**What you will do:** Your answer should hold every line of the records below that contains the string "black".

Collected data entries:
==========

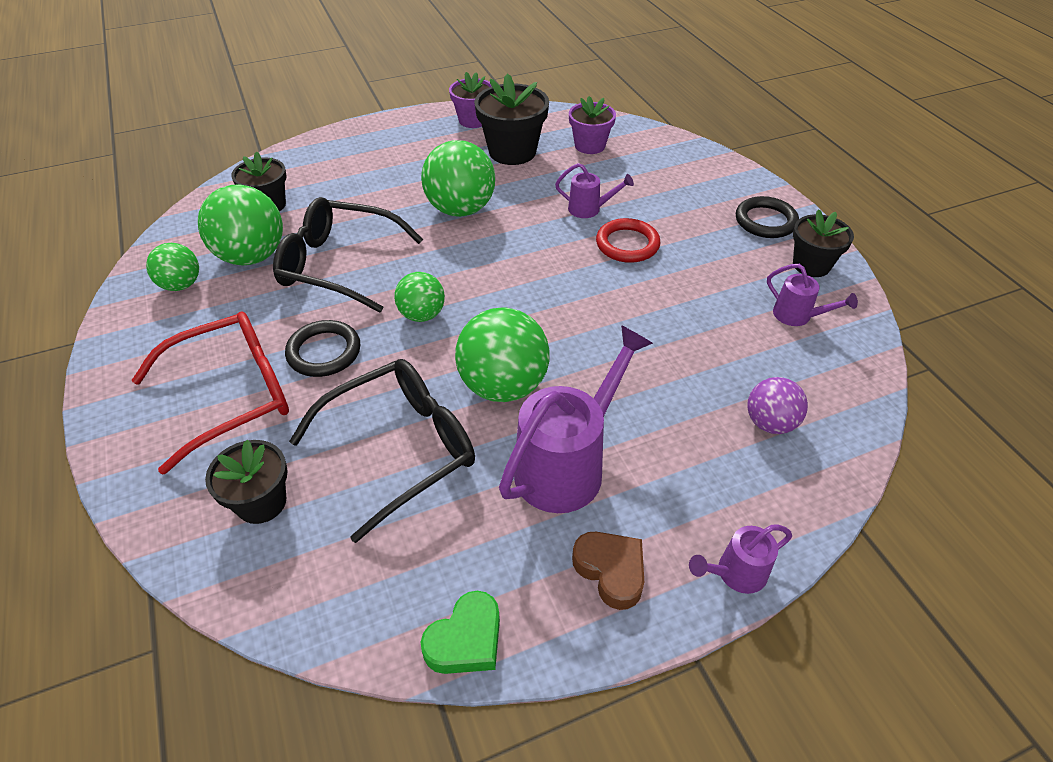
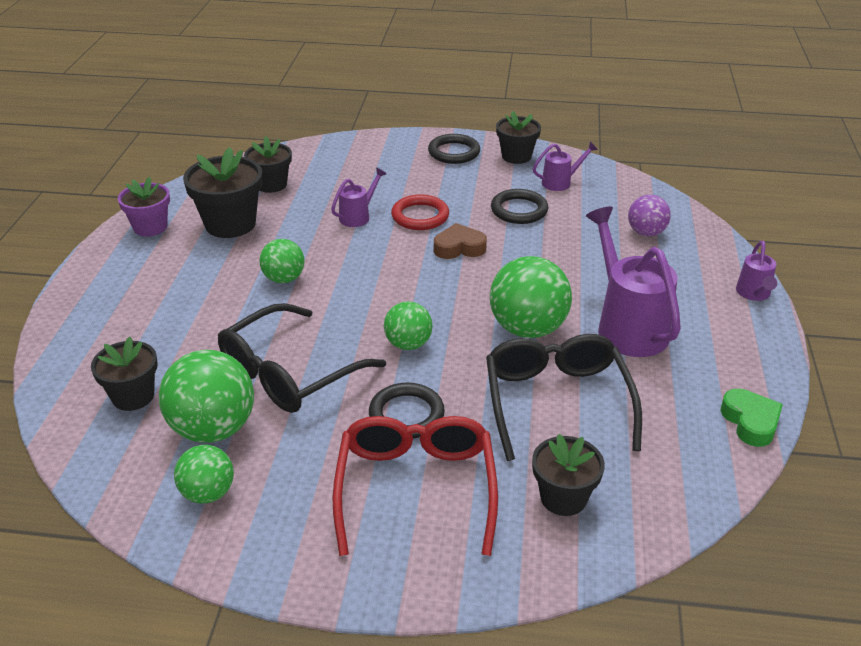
camera: 60 degrees left, 10 degrees down
(460, 209) = (284, 279): green ball -> green ball, size x0.59
(590, 145) = (271, 184): purple flower pot -> black flower pot
(611, 571) = (727, 340): brown heart -> brown heart (459, 247)
(707, 305) = (519, 210): none -> black ring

==========

**Exercise response:**
(590, 145) = (271, 184): purple flower pot -> black flower pot
(707, 305) = (519, 210): none -> black ring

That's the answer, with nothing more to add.